(Assignment)
The required output is the run of lines from the one holding "R8: 2.2k (AMP, BR_L) -> 2k (AMP, BR_L)" through the final line of the listing, restated word for word, with no pictures.
───── Given data ─────
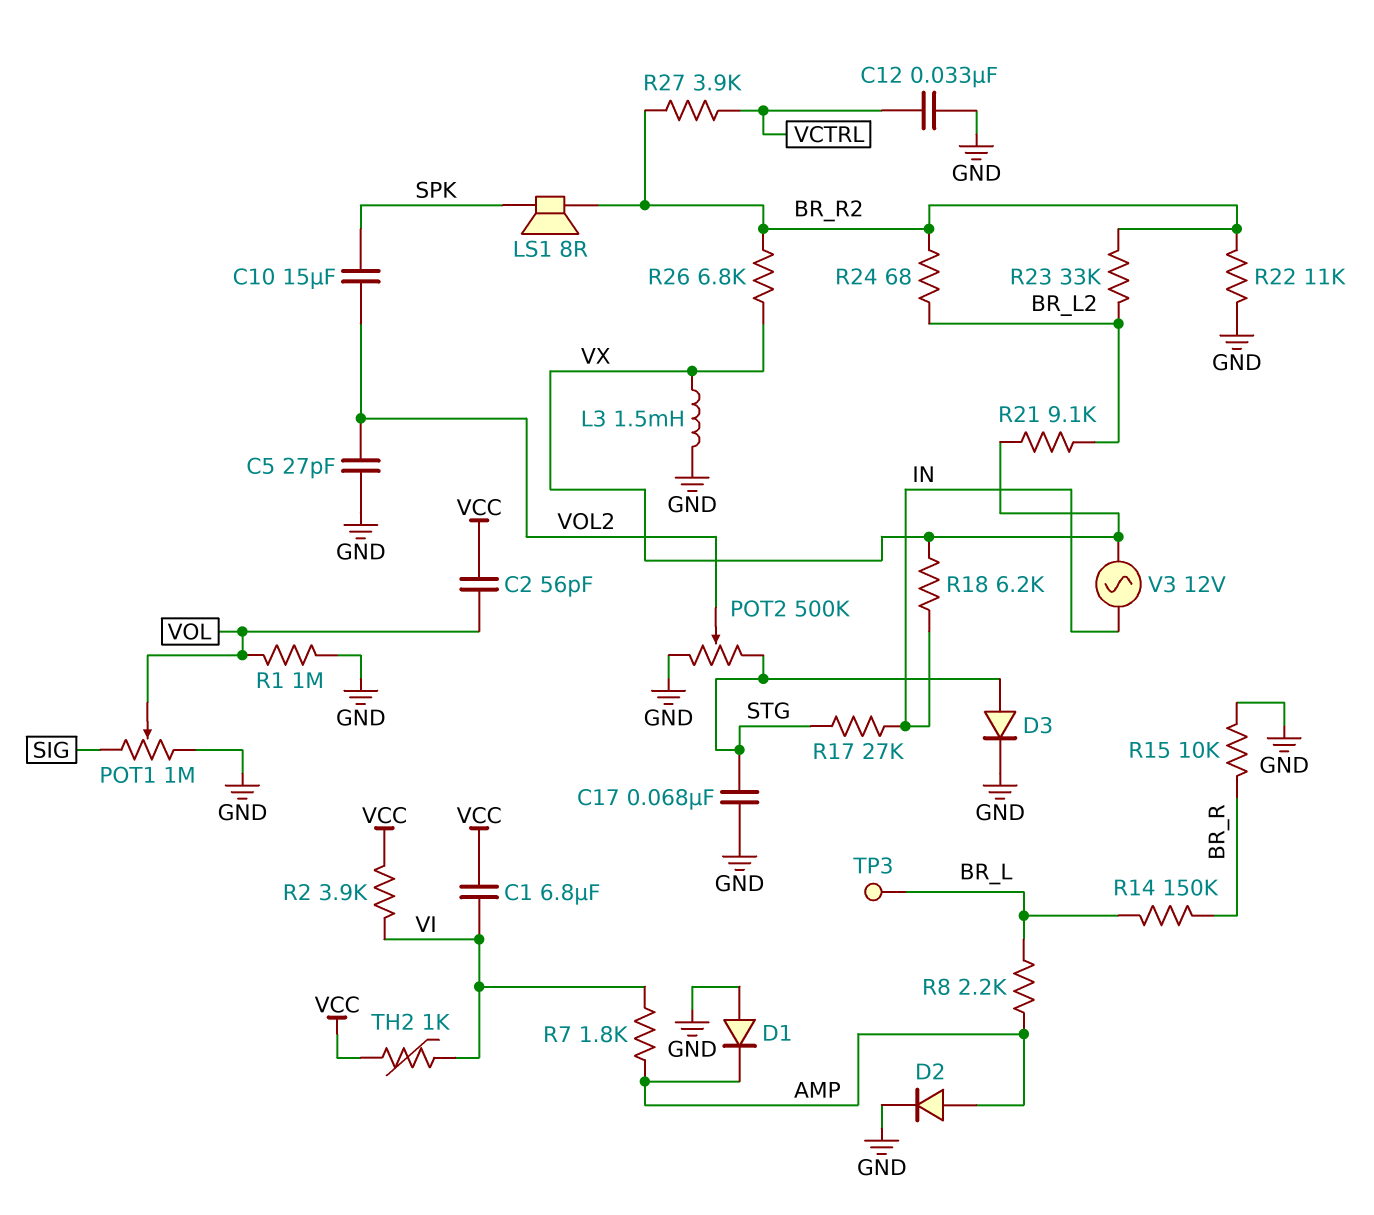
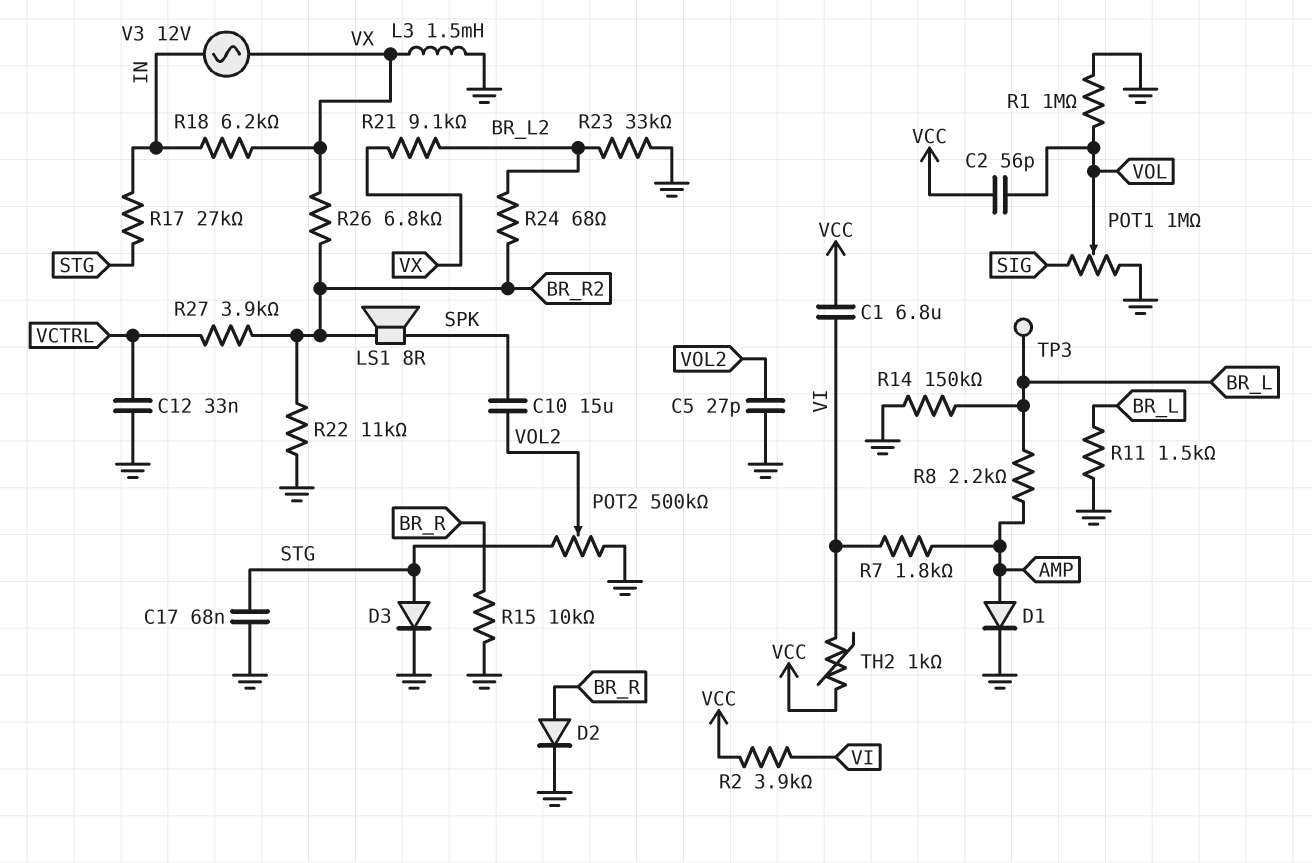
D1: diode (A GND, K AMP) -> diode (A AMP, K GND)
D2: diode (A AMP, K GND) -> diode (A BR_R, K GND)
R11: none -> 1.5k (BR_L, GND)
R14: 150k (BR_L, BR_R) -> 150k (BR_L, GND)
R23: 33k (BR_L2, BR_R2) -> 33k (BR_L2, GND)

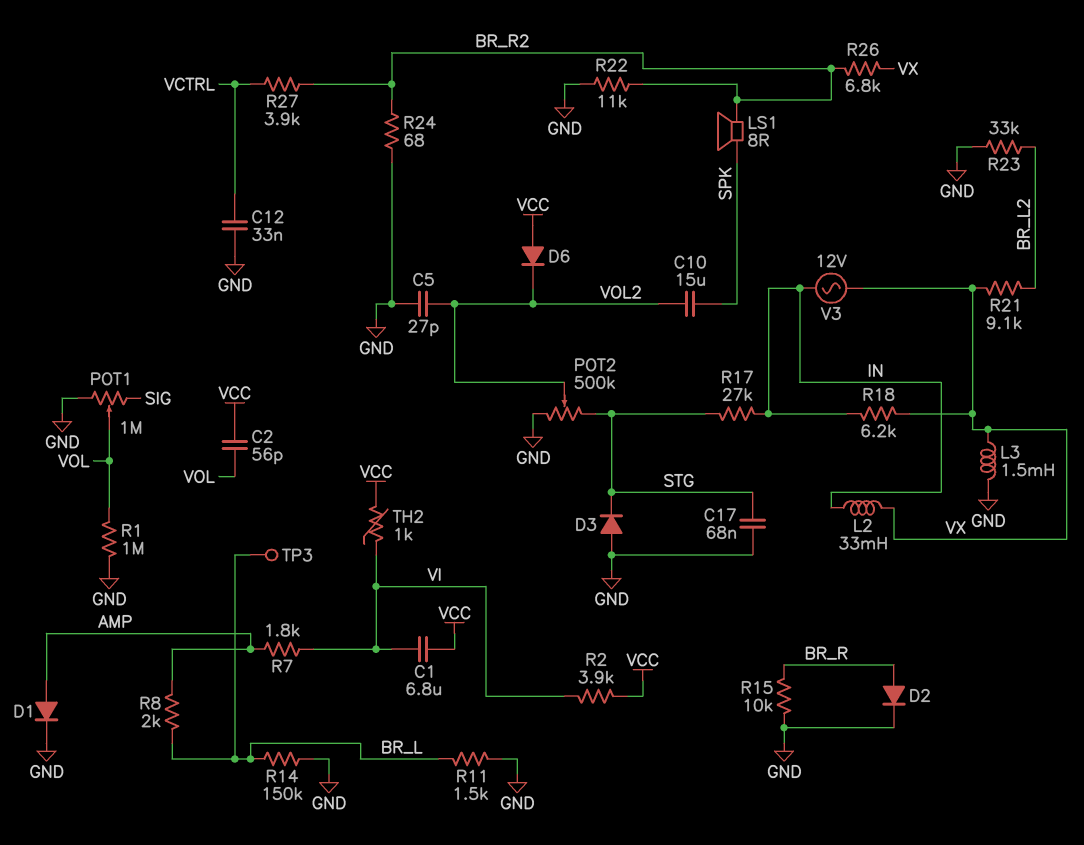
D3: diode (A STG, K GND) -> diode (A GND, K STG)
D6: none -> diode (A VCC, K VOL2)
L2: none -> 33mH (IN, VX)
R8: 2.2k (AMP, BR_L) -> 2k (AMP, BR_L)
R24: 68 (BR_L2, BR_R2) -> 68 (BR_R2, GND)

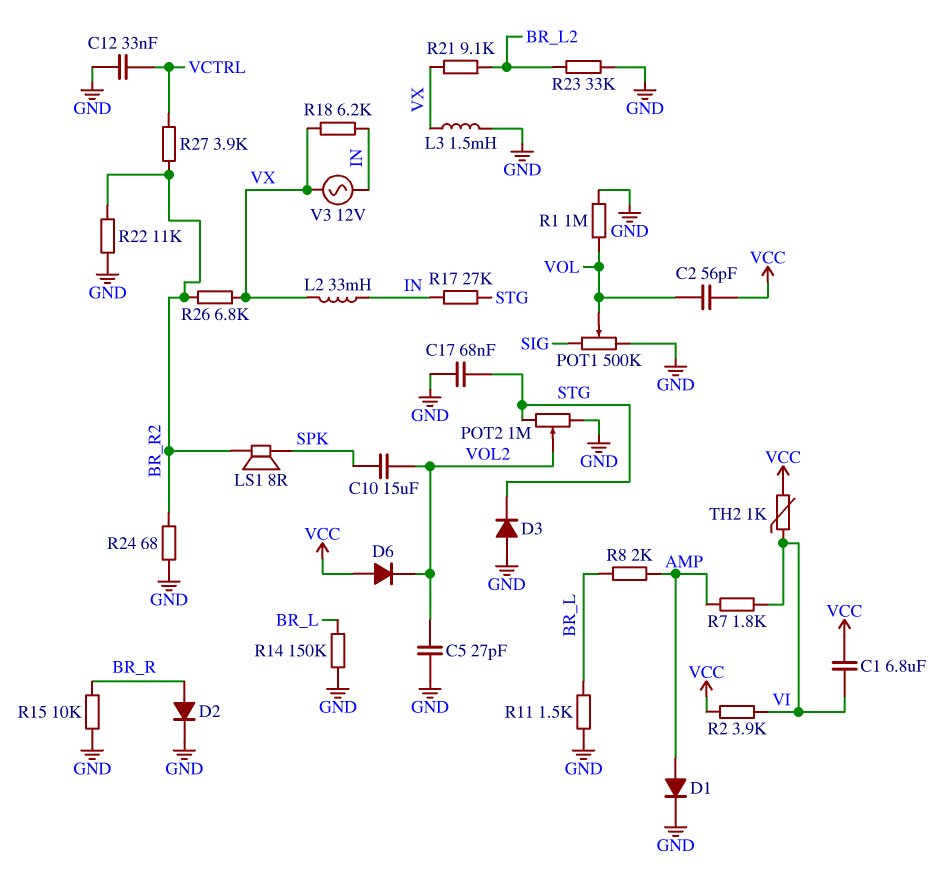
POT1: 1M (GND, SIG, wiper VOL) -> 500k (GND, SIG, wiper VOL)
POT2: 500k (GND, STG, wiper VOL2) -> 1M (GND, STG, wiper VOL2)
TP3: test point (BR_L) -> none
─────
(Response area)
R8: 2.2k (AMP, BR_L) -> 2k (AMP, BR_L)
R24: 68 (BR_L2, BR_R2) -> 68 (BR_R2, GND)

POT1: 1M (GND, SIG, wiper VOL) -> 500k (GND, SIG, wiper VOL)
POT2: 500k (GND, STG, wiper VOL2) -> 1M (GND, STG, wiper VOL2)
TP3: test point (BR_L) -> none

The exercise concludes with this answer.